— BEGIN —

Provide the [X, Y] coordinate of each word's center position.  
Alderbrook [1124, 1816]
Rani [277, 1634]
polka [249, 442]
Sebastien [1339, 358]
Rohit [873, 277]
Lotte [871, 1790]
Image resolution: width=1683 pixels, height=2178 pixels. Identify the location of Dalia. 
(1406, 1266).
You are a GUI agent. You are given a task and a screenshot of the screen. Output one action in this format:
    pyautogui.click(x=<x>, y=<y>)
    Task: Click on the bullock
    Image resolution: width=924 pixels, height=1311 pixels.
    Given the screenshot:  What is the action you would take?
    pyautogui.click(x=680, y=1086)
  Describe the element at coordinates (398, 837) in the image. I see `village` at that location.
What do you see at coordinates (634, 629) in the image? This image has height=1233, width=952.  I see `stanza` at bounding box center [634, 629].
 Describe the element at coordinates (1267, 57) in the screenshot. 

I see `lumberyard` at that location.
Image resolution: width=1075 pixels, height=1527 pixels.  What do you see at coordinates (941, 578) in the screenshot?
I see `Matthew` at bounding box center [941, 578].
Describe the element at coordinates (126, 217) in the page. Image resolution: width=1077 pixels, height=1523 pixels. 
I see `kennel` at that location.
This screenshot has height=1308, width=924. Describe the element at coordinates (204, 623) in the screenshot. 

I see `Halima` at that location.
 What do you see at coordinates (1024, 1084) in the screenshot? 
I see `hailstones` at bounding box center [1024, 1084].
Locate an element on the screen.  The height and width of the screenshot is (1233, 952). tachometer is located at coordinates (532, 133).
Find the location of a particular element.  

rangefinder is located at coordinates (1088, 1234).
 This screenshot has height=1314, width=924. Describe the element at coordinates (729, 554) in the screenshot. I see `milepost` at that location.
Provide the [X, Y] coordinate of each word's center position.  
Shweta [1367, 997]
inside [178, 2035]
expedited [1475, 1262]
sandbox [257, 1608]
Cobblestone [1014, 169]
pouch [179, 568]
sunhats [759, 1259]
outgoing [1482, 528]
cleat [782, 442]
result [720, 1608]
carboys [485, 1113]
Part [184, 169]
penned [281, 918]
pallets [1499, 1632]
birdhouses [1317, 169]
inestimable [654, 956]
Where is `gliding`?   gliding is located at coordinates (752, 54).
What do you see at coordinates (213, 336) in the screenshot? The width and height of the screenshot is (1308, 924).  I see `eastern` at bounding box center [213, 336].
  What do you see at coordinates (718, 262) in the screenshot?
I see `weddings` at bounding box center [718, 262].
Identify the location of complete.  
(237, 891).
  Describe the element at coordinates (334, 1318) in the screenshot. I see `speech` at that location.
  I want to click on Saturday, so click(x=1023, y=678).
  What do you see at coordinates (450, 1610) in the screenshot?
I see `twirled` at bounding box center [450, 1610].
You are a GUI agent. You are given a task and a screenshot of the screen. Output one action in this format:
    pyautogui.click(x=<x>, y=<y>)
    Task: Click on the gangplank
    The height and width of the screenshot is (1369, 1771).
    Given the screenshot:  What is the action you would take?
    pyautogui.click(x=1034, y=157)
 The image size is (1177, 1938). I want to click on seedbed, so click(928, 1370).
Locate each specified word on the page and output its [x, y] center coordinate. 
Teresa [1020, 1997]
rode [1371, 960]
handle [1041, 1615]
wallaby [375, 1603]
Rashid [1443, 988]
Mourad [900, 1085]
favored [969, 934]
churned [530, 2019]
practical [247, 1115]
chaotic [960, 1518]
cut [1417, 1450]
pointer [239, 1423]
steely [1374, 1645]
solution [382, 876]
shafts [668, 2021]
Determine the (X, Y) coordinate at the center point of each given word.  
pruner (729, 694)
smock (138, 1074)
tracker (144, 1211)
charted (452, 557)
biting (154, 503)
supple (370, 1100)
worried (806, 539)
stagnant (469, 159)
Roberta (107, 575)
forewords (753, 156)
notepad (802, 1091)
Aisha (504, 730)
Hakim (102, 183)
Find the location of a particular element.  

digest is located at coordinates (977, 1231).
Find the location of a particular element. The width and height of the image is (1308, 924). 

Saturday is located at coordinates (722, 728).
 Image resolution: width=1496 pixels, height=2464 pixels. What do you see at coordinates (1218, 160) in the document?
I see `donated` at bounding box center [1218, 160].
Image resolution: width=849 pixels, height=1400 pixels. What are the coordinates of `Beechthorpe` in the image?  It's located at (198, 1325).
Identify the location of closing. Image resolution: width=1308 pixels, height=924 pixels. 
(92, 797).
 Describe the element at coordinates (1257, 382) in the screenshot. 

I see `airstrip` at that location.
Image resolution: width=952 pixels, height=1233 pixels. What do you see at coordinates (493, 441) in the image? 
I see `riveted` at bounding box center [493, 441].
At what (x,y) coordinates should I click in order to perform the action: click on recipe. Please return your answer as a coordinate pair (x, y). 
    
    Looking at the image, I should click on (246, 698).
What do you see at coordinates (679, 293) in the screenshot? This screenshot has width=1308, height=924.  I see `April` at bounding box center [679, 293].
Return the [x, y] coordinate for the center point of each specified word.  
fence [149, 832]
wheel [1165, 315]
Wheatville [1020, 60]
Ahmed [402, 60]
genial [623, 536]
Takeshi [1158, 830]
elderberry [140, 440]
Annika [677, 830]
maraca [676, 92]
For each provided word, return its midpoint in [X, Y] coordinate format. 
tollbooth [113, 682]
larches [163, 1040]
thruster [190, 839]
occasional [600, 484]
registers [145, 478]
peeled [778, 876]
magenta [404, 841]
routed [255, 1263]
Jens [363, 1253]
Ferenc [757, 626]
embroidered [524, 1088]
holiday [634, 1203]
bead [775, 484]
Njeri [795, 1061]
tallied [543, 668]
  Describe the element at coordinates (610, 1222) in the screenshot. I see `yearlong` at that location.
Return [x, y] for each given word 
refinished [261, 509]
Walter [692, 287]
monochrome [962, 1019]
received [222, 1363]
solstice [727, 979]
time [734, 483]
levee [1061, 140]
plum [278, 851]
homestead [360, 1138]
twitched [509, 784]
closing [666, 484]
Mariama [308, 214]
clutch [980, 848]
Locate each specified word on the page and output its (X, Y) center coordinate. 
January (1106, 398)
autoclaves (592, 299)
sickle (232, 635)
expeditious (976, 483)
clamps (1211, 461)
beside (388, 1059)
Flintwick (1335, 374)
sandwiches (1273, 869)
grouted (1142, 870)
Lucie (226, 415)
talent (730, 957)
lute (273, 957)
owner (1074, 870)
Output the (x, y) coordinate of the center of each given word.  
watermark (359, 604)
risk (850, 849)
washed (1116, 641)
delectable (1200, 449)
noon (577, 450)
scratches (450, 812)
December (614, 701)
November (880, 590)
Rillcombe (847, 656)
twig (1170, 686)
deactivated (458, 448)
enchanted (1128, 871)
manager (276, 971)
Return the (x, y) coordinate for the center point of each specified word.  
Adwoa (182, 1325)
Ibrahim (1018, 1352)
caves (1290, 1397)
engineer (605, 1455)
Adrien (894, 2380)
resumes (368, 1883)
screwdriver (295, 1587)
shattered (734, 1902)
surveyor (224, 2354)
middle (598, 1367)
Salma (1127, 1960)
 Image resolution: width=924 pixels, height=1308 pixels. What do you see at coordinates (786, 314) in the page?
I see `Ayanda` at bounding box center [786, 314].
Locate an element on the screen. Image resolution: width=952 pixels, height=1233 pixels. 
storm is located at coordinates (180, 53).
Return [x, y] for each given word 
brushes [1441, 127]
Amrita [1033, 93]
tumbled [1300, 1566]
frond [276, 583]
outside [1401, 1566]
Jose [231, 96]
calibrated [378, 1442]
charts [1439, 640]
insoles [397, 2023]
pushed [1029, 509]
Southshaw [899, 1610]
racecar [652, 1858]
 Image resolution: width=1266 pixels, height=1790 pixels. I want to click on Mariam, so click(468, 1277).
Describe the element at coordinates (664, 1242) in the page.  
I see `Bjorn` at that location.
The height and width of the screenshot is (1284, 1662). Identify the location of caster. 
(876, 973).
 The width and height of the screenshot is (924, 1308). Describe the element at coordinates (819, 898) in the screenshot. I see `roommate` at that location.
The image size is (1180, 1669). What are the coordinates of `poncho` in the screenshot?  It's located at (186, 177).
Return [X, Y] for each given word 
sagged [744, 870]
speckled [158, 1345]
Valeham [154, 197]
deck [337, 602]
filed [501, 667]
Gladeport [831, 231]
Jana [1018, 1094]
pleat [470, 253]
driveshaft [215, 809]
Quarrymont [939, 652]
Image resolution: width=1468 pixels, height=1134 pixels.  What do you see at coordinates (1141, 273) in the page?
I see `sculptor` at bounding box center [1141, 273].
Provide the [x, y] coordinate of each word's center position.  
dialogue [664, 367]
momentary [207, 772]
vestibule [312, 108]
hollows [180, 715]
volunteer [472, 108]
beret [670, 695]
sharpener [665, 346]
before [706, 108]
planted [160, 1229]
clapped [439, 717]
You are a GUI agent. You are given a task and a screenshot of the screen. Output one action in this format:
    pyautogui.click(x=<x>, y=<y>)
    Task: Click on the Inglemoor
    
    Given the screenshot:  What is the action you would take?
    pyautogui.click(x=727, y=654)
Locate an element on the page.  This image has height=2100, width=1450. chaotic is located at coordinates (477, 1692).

— END —

:: Aim of the exercise ::
Copy the listing above word for word, starting with the line that contains "Part [184, 169]" and going on through the line that contains "center [718, 262].".

:: Task answer ::
Part [184, 169]
penned [281, 918]
pallets [1499, 1632]
birdhouses [1317, 169]
inestimable [654, 956]
Where is `gliding`?   gliding is located at coordinates (752, 54).
What do you see at coordinates (213, 336) in the screenshot? The width and height of the screenshot is (1308, 924).  I see `eastern` at bounding box center [213, 336].
  What do you see at coordinates (718, 262) in the screenshot?
I see `weddings` at bounding box center [718, 262].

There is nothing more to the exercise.